__INPUT FOR THIS TASK__:

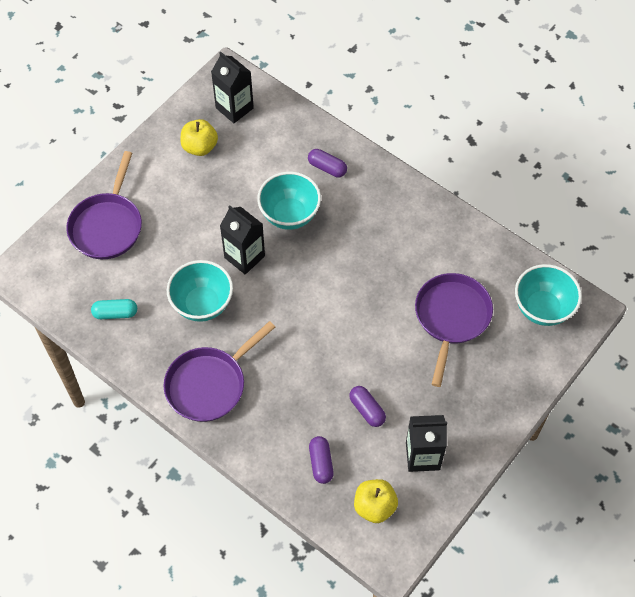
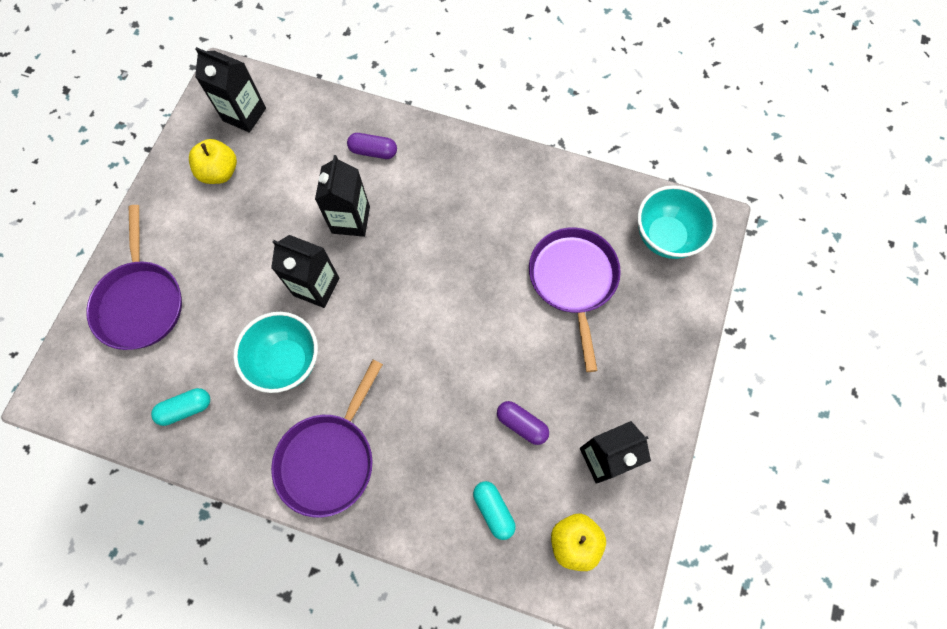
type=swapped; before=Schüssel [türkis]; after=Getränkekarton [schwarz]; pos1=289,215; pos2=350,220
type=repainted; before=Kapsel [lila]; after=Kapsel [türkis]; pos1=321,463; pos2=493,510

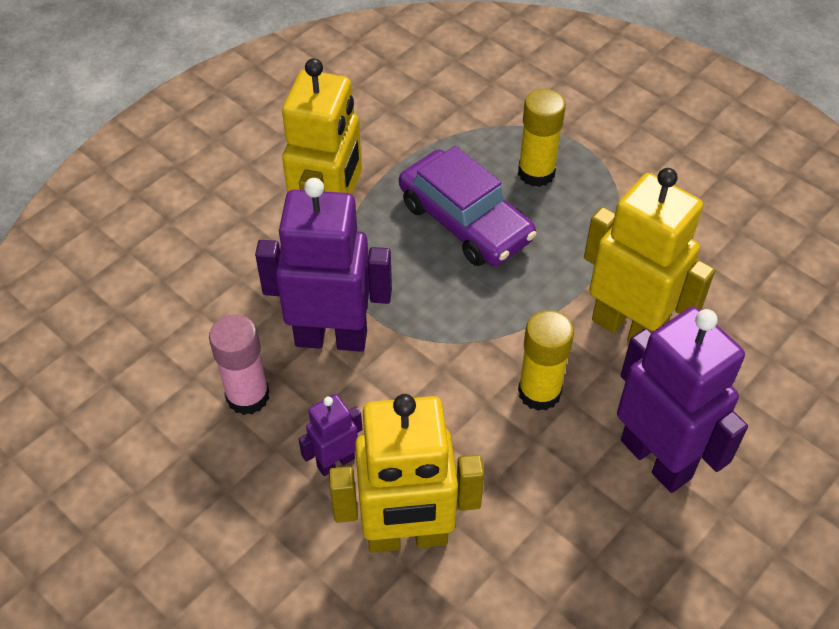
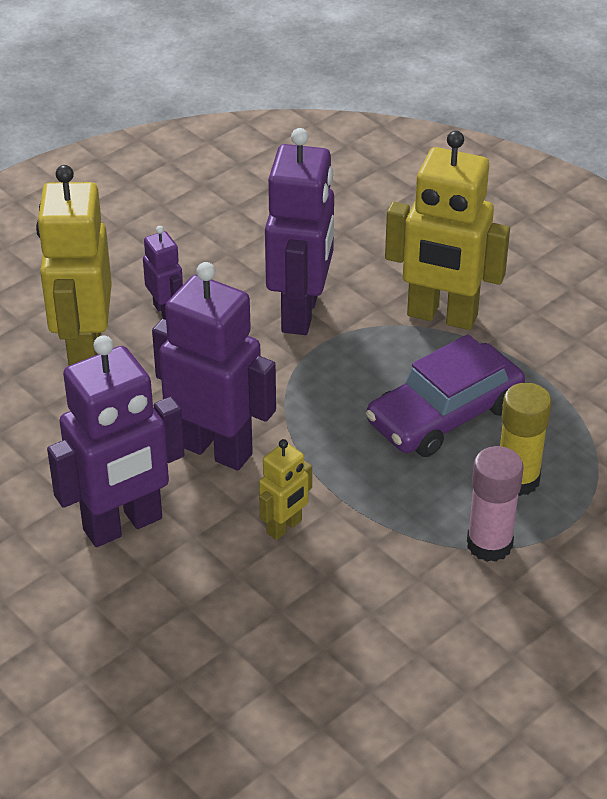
type=shifted; before=Klebestift [rosa]; pos1=248,396; pos2=489,544
type=swapped; before=Klebestift [gelb]; after=Roboter [lila]; pos1=539,392; pos2=215,449
type=scaled; before=Roboter [gelb]; pos1=627,328; pos2=284,527; scale=0.49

__WORK TO COMPLETE__: Each line above should be written out again exactly, and no picture should appear in the copy.

__ANSWER SPACE__:
type=swapped; before=Schüssel [türkis]; after=Getränkekarton [schwarz]; pos1=289,215; pos2=350,220
type=repainted; before=Kapsel [lila]; after=Kapsel [türkis]; pos1=321,463; pos2=493,510

type=shifted; before=Klebestift [rosa]; pos1=248,396; pos2=489,544
type=swapped; before=Klebestift [gelb]; after=Roboter [lila]; pos1=539,392; pos2=215,449
type=scaled; before=Roboter [gelb]; pos1=627,328; pos2=284,527; scale=0.49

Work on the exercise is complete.